▸ EXERCISE
Please arrange the listing as a numbered list, from its first line through the line containing "red diamond: moved 16 px down", both lines included. Leave out blank lines.

═══ MATERIAL PROVIDED

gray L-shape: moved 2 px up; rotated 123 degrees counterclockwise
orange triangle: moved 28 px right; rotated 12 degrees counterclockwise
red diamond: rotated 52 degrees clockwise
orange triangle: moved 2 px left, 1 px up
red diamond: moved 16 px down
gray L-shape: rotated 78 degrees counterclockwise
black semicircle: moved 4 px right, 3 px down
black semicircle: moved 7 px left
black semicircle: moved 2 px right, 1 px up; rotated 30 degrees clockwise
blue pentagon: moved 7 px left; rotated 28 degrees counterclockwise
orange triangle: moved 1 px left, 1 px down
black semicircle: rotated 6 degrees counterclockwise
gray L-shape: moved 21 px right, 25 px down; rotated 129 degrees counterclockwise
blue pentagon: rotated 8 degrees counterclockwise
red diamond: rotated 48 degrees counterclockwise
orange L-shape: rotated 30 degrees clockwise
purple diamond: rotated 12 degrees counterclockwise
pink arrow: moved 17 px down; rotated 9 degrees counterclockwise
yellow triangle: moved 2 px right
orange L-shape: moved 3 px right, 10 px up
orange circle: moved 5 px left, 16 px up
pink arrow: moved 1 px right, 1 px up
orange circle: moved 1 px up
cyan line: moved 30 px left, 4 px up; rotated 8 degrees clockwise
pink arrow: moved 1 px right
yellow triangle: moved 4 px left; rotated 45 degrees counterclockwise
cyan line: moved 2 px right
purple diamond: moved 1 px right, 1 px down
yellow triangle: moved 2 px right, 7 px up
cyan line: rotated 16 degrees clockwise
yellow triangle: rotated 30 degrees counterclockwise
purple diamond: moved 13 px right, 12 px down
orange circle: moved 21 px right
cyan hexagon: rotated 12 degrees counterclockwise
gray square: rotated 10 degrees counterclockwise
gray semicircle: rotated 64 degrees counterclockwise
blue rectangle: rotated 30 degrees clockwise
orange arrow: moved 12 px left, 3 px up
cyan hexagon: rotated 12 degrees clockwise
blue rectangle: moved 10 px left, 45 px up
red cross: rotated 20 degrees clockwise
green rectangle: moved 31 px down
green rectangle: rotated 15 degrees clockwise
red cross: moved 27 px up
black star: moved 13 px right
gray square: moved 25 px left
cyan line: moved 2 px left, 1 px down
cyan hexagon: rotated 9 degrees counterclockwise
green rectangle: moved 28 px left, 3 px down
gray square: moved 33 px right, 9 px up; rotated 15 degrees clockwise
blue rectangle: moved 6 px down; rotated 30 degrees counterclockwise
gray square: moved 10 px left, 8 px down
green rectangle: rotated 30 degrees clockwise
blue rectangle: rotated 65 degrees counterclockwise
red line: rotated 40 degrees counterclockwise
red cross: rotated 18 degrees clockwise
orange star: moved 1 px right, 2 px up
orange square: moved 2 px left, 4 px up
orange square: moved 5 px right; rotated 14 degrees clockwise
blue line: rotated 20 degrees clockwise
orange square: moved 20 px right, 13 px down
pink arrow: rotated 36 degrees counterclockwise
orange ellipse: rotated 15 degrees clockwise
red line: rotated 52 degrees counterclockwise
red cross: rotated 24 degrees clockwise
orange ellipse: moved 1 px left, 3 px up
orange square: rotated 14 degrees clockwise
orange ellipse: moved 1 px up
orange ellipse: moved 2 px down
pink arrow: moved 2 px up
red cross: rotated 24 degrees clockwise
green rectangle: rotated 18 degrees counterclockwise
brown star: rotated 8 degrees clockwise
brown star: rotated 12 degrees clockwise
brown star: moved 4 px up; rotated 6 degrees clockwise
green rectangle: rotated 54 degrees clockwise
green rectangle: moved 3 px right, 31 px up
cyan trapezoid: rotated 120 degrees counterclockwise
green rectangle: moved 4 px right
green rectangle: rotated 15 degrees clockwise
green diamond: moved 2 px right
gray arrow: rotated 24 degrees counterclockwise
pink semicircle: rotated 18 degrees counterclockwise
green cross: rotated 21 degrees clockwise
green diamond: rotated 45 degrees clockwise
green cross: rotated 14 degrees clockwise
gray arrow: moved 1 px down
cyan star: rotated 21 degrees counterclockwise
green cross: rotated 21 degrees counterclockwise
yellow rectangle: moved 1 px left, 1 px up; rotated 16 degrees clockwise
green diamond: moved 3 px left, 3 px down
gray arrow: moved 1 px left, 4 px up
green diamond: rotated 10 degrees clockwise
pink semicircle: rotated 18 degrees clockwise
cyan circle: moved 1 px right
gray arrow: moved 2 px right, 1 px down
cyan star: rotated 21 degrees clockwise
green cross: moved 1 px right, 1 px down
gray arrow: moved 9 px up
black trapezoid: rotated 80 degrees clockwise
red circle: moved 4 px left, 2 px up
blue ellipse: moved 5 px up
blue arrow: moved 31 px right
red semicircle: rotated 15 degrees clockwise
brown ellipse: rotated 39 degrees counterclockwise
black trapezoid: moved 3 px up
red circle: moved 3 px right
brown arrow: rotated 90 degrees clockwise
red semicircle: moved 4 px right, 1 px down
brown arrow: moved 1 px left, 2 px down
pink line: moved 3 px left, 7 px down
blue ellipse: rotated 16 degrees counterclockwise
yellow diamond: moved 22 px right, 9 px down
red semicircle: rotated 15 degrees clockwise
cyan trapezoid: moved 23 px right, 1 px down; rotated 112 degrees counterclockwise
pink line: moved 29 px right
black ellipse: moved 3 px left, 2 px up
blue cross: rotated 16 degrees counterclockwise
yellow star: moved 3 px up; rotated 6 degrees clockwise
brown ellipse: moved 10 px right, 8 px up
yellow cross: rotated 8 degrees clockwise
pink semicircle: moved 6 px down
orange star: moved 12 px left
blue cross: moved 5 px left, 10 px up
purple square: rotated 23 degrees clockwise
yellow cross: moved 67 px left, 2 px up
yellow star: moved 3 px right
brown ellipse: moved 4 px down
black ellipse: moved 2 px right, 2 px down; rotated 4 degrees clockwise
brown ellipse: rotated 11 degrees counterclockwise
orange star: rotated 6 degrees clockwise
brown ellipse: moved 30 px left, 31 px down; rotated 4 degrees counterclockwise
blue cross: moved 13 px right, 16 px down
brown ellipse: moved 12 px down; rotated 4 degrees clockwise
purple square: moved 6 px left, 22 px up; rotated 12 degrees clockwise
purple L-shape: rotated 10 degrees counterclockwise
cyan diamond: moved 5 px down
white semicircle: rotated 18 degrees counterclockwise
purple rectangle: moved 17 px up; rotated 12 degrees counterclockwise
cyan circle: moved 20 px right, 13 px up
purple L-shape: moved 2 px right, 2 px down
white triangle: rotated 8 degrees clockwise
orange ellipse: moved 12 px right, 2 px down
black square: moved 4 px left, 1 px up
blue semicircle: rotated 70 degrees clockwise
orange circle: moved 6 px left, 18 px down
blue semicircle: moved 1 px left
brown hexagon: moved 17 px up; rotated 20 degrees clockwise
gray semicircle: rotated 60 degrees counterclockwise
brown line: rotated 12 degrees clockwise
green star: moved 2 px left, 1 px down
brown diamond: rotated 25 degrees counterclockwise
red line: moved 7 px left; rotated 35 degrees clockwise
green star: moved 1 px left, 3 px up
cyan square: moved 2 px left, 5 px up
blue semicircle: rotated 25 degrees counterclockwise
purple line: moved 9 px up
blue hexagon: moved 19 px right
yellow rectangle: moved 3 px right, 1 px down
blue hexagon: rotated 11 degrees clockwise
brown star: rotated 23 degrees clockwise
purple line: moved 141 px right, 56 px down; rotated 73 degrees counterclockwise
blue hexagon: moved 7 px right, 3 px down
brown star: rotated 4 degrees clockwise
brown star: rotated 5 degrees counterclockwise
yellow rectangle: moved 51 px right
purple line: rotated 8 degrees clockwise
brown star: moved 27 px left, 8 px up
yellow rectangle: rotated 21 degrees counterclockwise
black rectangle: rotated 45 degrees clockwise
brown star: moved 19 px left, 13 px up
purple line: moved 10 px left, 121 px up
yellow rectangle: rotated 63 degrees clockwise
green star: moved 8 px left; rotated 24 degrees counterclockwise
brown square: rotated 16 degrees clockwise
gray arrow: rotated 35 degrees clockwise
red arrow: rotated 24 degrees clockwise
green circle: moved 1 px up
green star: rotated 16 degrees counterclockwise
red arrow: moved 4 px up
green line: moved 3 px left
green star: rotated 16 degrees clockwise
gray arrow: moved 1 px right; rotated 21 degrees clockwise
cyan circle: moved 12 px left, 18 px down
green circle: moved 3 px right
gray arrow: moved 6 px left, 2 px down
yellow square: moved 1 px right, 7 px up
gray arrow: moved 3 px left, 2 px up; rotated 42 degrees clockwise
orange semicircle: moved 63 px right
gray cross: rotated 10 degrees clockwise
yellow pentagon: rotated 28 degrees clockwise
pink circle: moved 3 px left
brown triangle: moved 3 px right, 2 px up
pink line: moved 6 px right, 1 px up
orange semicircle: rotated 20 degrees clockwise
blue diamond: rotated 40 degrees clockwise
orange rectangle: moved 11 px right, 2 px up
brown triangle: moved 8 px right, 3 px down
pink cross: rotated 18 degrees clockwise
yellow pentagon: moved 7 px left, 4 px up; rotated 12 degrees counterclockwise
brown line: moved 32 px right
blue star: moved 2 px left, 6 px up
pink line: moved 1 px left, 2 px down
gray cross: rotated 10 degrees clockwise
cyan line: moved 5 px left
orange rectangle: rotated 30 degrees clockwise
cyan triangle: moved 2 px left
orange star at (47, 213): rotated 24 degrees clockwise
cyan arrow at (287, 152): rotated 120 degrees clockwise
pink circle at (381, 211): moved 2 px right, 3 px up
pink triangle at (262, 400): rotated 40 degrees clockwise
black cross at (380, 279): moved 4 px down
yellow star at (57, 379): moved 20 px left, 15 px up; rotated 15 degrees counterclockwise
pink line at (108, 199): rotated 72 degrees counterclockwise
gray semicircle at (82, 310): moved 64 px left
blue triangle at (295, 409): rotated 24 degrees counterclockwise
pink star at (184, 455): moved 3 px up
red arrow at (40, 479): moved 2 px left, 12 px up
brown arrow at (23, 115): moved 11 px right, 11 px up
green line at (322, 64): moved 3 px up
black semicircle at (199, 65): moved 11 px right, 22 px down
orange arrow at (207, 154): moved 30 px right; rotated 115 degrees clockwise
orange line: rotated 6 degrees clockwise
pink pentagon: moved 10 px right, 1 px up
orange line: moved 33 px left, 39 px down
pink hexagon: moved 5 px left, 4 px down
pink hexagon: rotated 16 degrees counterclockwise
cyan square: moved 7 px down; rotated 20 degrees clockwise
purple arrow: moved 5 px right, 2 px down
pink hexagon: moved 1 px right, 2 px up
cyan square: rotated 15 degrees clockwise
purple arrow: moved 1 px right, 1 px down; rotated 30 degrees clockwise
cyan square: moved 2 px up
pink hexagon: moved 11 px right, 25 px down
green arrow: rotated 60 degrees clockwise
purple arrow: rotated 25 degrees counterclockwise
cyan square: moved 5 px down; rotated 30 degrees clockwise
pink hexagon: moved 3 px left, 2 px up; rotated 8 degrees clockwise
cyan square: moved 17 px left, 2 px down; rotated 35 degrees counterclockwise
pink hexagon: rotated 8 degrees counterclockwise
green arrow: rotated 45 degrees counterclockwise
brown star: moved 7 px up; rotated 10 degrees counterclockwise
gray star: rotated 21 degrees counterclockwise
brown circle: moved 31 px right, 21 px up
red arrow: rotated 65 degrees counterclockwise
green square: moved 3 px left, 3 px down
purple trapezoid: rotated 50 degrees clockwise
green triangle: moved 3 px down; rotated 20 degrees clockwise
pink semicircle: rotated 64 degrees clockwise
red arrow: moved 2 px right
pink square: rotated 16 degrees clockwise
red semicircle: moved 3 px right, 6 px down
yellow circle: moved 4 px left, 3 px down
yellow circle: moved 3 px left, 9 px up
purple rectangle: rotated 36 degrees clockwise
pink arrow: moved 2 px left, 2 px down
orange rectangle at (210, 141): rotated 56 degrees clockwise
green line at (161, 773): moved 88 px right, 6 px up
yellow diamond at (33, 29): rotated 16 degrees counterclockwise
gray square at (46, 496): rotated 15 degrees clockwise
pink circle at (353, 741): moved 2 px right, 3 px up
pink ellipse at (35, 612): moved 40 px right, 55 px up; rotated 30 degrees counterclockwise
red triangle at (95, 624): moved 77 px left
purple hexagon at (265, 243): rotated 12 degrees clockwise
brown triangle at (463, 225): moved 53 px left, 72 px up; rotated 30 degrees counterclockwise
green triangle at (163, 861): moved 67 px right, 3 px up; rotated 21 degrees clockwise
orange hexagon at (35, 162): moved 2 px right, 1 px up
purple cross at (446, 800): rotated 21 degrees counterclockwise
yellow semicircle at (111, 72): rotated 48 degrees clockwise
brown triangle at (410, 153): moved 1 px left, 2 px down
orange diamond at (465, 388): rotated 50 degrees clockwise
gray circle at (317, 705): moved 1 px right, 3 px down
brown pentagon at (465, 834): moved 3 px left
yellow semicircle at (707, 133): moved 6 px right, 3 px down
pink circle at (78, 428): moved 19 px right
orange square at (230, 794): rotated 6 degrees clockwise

══════

▸ TASK RESPONSE
1. gray L-shape: moved 2 px up; rotated 123 degrees counterclockwise
2. orange triangle: moved 28 px right; rotated 12 degrees counterclockwise
3. red diamond: rotated 52 degrees clockwise
4. orange triangle: moved 2 px left, 1 px up
5. red diamond: moved 16 px down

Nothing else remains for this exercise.